** Work to complete **
Please copy every line with the string "camera" from the entries below.

** Data provided **
[Start of section]

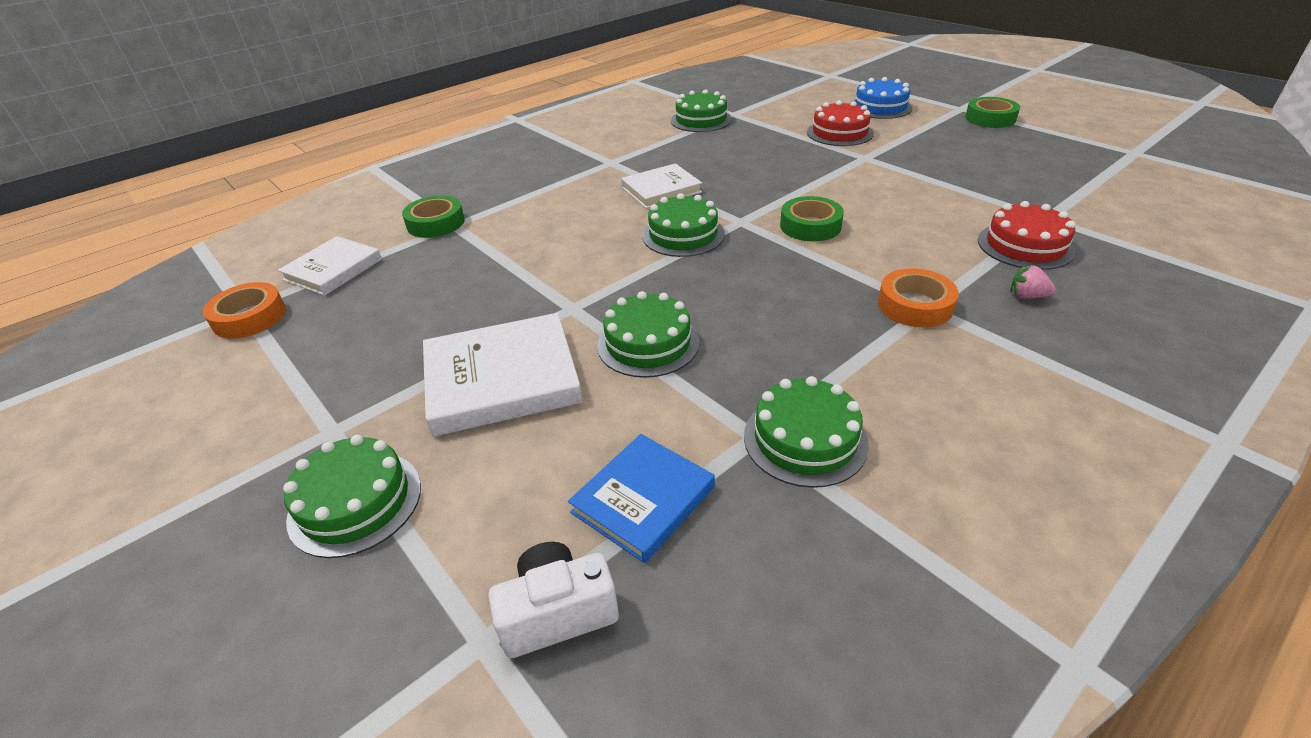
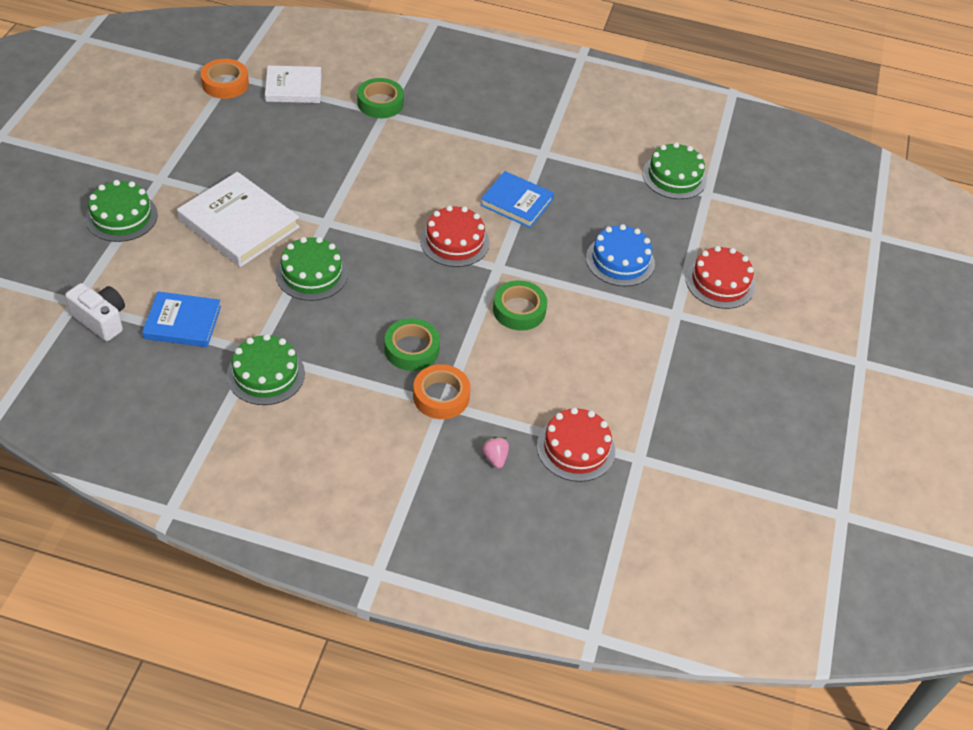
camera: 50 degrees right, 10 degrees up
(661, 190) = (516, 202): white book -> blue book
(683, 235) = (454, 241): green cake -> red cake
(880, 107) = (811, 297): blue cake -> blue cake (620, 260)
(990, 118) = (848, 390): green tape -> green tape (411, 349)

[End of section]
[Start of section]

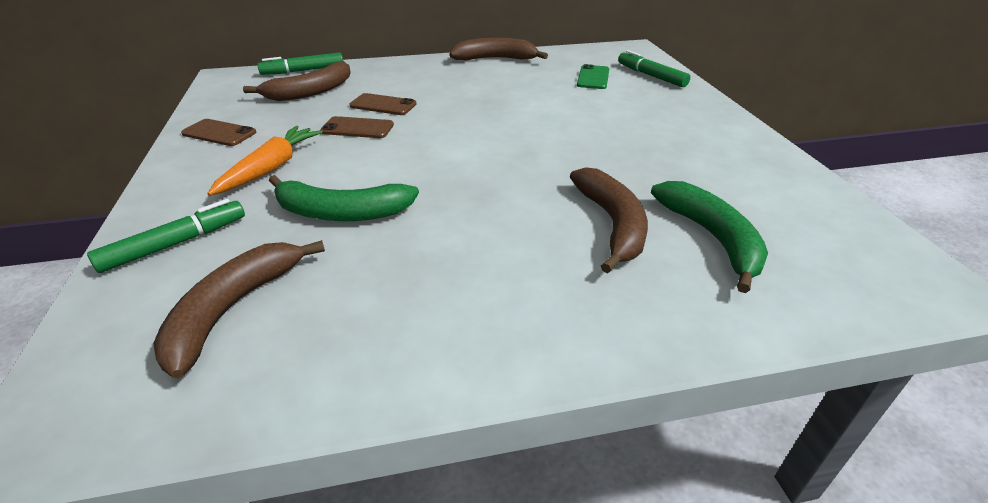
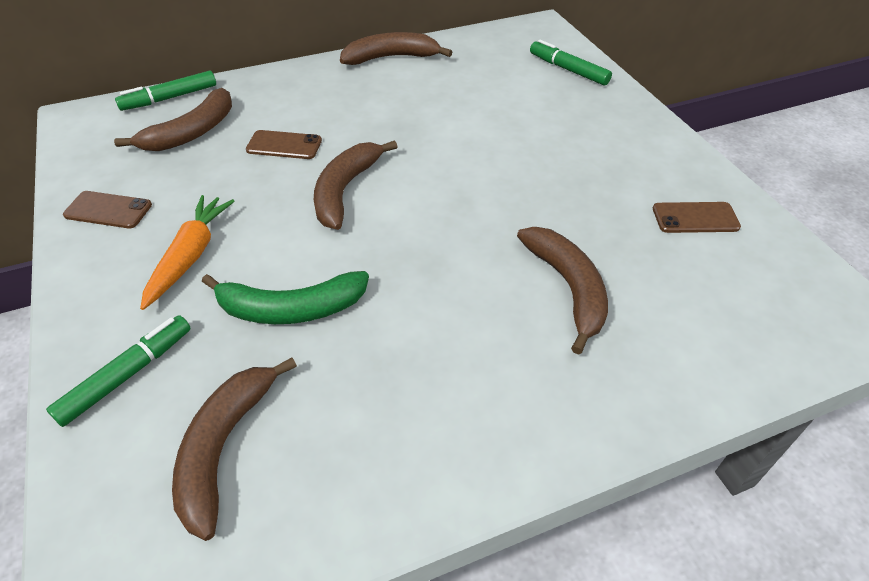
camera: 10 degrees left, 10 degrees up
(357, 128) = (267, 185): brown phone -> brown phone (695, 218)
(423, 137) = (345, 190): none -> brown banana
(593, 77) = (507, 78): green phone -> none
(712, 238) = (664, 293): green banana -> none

[End of section]

** Result for this task **
camera: 50 degrees right, 10 degrees up
camera: 10 degrees left, 10 degrees up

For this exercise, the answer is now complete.